**Problem statement:** When you reach the line containing "type=spun; before=green mugimifa;" in the entries below, begin reproducing lines exactly, and stop once the line containing "type=relocated; before=blue mugimifa;" is done.

***** Working data *****

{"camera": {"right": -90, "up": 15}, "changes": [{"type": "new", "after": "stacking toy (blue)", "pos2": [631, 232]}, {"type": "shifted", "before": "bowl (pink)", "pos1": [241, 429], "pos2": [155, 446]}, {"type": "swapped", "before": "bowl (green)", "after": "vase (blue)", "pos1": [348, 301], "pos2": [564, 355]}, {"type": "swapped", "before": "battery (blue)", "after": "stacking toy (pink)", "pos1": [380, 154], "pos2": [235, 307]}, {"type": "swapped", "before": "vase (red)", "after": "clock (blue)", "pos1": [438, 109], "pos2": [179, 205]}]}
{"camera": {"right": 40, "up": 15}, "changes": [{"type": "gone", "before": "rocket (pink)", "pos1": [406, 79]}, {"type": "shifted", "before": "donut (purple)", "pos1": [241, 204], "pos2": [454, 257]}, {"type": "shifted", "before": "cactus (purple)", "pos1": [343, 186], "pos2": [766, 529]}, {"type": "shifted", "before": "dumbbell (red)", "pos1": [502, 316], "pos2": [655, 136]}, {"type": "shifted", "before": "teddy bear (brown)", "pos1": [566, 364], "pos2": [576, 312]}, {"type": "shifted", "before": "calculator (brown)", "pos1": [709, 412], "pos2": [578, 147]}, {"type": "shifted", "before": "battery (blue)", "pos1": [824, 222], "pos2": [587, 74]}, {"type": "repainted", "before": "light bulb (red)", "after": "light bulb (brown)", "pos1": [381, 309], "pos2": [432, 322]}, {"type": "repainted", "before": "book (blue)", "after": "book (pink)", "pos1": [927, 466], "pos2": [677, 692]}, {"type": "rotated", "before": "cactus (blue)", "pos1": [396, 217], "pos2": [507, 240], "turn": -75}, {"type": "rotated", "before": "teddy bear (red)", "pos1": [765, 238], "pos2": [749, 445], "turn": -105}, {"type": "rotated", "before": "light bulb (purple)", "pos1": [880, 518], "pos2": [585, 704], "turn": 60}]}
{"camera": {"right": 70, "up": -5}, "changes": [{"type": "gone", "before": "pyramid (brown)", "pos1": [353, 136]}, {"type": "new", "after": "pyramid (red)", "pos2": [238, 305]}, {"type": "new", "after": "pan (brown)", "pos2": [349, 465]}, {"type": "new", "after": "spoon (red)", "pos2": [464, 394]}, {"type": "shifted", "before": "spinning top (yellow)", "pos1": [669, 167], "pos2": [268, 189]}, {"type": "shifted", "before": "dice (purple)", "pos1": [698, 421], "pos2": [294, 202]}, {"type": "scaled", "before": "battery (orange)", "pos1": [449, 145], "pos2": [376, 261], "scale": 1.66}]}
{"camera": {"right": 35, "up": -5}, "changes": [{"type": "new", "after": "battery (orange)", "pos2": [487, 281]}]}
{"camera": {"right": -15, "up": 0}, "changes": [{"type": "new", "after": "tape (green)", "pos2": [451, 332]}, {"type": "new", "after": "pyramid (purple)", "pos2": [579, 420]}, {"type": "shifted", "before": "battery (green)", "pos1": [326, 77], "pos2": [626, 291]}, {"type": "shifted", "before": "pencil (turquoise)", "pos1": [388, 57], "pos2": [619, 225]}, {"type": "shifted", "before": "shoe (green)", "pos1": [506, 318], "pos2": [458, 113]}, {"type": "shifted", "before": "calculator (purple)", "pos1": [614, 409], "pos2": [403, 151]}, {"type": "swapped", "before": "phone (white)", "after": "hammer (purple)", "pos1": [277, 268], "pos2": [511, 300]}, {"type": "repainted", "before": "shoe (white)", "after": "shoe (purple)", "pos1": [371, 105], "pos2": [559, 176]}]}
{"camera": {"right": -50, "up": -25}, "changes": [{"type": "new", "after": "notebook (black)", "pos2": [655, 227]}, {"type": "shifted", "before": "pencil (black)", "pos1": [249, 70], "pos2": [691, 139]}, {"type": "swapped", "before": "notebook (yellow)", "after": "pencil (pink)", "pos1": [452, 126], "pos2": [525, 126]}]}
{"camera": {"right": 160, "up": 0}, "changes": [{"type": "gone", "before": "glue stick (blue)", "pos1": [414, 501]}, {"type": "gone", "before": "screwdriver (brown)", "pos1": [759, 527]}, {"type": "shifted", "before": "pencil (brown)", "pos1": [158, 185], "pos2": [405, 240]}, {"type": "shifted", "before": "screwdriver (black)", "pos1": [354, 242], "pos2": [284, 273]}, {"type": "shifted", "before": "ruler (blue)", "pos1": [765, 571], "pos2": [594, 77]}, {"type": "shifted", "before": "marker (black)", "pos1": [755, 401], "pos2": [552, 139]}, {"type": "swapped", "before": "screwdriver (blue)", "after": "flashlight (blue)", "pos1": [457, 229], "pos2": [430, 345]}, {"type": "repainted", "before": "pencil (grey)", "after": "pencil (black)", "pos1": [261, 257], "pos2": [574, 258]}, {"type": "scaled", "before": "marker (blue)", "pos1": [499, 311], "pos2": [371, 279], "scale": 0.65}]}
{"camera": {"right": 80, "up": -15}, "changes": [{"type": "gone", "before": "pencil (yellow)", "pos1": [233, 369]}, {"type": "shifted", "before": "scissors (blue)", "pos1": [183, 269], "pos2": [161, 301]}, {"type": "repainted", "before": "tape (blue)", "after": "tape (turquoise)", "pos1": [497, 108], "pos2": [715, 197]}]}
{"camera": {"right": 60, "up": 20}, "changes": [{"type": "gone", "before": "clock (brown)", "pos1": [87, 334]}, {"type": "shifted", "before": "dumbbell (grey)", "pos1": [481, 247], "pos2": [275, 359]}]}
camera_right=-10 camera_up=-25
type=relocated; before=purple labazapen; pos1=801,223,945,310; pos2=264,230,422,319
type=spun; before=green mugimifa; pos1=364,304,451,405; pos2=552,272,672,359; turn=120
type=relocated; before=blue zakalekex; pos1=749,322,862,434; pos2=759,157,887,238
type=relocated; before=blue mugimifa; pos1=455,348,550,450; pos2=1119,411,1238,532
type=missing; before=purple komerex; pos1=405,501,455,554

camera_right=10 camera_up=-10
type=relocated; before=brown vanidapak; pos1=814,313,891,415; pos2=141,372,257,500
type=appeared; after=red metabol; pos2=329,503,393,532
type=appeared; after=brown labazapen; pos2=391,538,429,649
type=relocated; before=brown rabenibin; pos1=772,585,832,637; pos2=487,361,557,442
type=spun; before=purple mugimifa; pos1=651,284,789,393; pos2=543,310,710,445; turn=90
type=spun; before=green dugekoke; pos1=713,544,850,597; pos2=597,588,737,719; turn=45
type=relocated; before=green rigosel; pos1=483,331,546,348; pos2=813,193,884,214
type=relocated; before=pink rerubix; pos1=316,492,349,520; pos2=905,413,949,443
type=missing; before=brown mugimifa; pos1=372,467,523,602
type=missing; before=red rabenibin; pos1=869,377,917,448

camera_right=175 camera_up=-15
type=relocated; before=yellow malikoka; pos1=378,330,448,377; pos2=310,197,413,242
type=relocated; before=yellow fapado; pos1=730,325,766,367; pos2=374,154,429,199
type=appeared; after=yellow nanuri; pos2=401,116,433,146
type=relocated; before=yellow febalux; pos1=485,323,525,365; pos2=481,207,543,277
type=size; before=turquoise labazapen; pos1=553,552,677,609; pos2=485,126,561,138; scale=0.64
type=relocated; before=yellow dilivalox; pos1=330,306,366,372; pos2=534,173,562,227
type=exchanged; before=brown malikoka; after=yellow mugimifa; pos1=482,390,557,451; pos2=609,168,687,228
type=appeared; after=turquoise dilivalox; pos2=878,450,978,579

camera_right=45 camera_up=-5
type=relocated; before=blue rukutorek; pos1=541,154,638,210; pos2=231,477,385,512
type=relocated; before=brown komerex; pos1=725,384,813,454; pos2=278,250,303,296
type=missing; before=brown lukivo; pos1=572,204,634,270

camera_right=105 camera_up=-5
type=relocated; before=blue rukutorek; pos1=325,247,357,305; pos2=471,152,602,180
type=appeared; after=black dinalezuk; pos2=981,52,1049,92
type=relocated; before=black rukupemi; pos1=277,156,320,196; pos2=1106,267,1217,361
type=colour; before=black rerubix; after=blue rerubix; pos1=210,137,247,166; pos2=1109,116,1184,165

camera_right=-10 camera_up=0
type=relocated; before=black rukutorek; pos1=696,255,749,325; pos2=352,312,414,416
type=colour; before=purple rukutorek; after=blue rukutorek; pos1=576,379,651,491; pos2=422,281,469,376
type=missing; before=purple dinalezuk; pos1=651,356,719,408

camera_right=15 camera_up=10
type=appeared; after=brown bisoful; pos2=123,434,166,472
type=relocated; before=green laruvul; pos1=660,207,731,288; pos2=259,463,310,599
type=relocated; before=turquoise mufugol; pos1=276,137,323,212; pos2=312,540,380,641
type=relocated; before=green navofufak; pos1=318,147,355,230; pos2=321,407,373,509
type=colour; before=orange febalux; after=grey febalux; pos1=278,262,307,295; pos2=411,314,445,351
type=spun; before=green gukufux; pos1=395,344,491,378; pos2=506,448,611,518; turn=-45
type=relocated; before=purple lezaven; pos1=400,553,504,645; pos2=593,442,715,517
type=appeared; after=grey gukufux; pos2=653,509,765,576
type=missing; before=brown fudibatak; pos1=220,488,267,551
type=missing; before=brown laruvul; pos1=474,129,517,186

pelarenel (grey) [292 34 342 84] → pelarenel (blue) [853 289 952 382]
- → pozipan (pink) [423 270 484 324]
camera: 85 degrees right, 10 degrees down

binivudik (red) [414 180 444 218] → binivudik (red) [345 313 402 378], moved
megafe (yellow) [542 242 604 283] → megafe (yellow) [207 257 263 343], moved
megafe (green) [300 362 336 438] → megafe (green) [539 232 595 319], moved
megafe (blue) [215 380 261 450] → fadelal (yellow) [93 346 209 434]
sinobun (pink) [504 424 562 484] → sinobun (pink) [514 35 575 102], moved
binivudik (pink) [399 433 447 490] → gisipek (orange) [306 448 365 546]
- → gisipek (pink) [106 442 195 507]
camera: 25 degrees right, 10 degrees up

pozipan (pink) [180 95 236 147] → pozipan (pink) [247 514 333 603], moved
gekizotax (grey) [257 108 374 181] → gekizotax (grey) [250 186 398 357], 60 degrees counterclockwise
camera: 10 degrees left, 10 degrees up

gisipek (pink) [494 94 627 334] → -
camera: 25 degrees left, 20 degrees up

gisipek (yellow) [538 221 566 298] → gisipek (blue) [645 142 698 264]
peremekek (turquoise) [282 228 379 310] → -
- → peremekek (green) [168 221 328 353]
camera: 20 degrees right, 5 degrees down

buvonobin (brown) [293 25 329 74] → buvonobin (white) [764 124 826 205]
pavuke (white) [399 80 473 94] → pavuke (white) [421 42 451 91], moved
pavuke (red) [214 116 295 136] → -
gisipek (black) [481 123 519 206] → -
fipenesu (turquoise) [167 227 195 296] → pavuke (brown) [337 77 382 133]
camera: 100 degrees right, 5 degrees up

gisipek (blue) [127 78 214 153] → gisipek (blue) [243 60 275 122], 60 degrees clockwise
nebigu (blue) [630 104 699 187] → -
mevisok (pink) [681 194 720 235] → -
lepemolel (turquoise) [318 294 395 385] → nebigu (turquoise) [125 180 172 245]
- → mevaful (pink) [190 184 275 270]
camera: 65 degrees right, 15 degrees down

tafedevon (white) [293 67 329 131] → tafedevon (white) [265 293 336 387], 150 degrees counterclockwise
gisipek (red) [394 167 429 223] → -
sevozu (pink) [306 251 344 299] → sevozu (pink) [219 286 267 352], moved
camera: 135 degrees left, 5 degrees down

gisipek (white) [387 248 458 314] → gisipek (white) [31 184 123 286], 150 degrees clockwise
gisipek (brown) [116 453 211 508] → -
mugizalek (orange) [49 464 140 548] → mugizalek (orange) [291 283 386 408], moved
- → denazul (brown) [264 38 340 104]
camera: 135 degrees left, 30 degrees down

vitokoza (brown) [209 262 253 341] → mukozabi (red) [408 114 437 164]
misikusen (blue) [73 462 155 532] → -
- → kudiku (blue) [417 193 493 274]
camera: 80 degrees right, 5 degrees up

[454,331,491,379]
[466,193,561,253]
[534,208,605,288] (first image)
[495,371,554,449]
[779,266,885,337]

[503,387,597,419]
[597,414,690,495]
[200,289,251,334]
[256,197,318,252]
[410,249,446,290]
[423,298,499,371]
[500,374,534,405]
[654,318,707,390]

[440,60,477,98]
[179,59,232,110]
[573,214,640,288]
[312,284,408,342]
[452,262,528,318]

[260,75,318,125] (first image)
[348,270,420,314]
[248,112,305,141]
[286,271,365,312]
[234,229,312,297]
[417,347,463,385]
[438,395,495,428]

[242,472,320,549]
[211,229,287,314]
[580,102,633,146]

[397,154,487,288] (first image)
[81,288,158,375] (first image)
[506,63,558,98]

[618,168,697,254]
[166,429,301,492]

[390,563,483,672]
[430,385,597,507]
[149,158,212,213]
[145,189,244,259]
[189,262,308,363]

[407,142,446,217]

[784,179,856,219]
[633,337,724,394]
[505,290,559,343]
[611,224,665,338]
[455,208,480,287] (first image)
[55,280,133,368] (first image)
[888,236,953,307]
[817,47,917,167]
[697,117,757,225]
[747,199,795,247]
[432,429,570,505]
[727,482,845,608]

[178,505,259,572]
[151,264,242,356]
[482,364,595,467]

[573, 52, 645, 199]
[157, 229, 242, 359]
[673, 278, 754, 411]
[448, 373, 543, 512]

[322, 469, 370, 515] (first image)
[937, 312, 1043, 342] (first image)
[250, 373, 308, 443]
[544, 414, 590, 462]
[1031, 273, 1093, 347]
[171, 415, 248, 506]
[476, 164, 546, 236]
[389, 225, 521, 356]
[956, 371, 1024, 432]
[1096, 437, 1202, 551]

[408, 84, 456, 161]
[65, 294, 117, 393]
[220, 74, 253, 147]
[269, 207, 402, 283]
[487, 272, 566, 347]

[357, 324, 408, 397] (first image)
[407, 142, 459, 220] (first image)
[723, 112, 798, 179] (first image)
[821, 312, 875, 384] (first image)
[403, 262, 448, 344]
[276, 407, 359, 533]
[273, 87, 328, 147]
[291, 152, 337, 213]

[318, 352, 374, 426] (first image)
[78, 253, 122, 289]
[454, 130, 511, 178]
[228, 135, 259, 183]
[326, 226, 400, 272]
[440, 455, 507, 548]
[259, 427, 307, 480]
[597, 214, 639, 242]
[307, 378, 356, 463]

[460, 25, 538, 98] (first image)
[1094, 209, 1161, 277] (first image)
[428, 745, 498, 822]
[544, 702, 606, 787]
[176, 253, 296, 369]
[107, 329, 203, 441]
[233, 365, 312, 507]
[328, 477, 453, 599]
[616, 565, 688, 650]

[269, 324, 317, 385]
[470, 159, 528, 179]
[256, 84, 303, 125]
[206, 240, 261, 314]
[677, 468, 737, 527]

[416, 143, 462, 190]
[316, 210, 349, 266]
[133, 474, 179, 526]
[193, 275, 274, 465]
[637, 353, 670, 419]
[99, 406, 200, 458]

*****

**Solved exercise:**
type=spun; before=green mugimifa; pos1=364,304,451,405; pos2=552,272,672,359; turn=120
type=relocated; before=blue zakalekex; pos1=749,322,862,434; pos2=759,157,887,238
type=relocated; before=blue mugimifa; pos1=455,348,550,450; pos2=1119,411,1238,532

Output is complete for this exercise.